(Stored records)
________
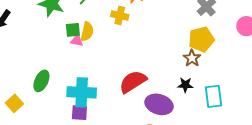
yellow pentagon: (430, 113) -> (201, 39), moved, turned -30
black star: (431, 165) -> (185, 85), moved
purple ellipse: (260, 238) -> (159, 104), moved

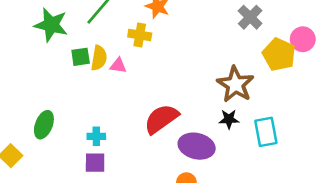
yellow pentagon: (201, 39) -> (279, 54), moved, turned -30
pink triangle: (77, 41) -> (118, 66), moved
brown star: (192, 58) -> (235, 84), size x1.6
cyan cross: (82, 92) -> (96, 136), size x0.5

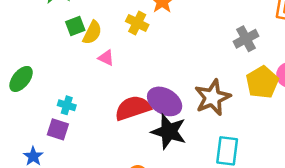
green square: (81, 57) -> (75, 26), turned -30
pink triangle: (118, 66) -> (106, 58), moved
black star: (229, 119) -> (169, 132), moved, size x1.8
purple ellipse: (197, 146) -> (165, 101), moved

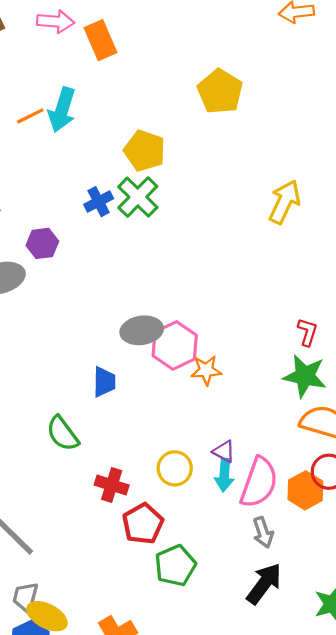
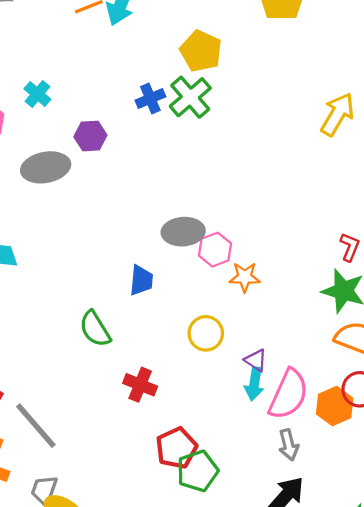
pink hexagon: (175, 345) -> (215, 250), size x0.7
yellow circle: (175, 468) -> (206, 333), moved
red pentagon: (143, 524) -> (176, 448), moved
________
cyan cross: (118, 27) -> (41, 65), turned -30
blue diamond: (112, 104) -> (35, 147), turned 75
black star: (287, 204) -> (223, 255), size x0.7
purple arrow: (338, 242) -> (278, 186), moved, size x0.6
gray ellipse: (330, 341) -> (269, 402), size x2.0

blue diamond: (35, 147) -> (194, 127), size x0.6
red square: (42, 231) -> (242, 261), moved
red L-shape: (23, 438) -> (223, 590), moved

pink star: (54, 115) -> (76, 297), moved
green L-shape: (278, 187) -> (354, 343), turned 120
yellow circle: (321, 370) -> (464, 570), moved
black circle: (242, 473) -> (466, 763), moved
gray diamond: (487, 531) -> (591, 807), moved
________
**YOUR TASK**:
In the records above, find the line with "black star: (431, 165) -> (185, 85), moved" and the line with "pink triangle: (118, 66) -> (106, 58), moved"; please transcribe exactly those two lines and all lines between them, omitting any picture.

**SOLUTION BELOW**:
black star: (431, 165) -> (185, 85), moved
purple ellipse: (260, 238) -> (159, 104), moved

yellow pentagon: (201, 39) -> (279, 54), moved, turned -30
pink triangle: (77, 41) -> (118, 66), moved
brown star: (192, 58) -> (235, 84), size x1.6
cyan cross: (82, 92) -> (96, 136), size x0.5

green square: (81, 57) -> (75, 26), turned -30
pink triangle: (118, 66) -> (106, 58), moved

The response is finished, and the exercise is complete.